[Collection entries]
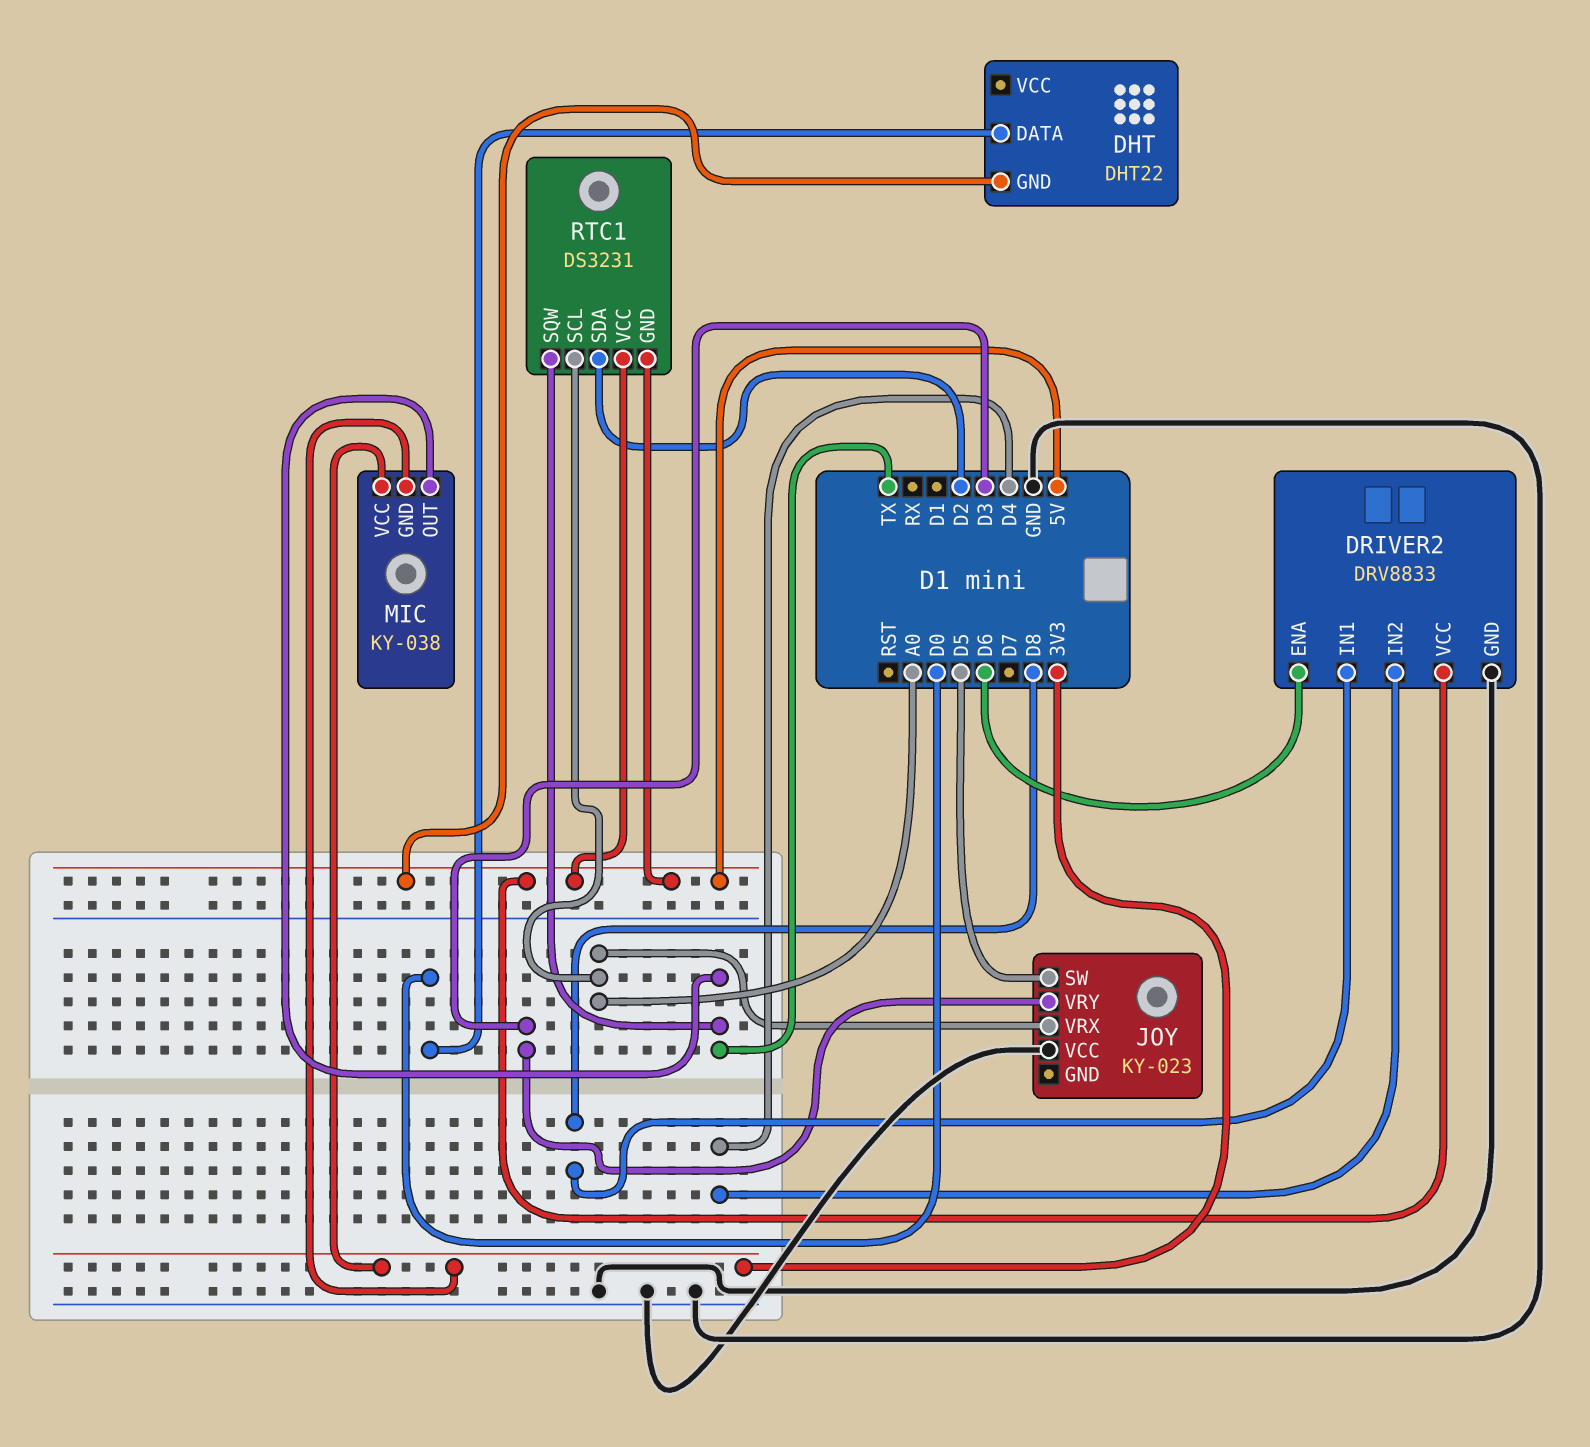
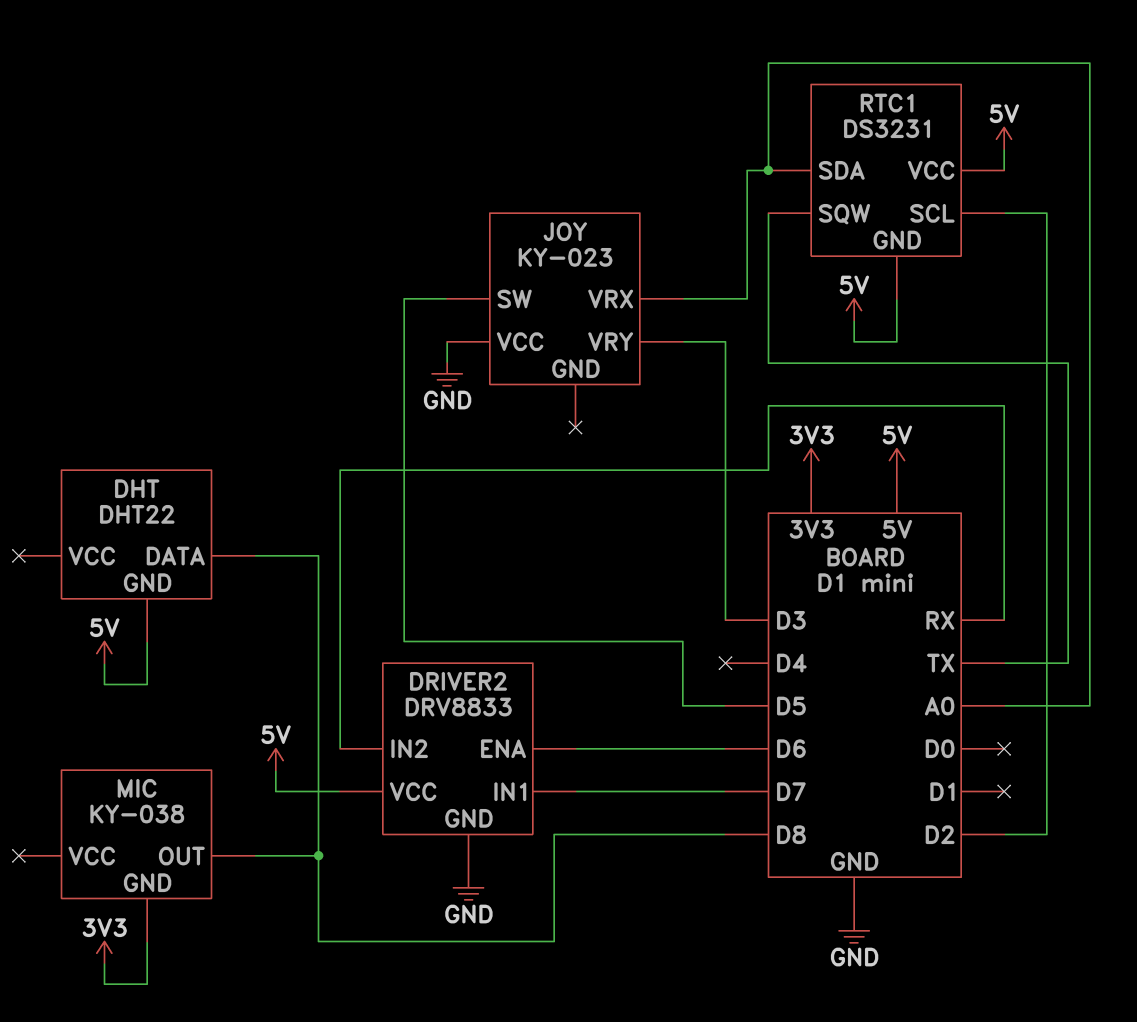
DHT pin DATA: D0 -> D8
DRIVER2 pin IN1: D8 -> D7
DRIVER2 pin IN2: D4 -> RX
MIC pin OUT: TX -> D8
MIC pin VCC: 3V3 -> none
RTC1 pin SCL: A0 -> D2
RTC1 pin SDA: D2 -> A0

*Task to carry out*: A word-for-word copy of the entries above is needed, with every picture dropped.

*Response*:
DHT pin DATA: D0 -> D8
DRIVER2 pin IN1: D8 -> D7
DRIVER2 pin IN2: D4 -> RX
MIC pin OUT: TX -> D8
MIC pin VCC: 3V3 -> none
RTC1 pin SCL: A0 -> D2
RTC1 pin SDA: D2 -> A0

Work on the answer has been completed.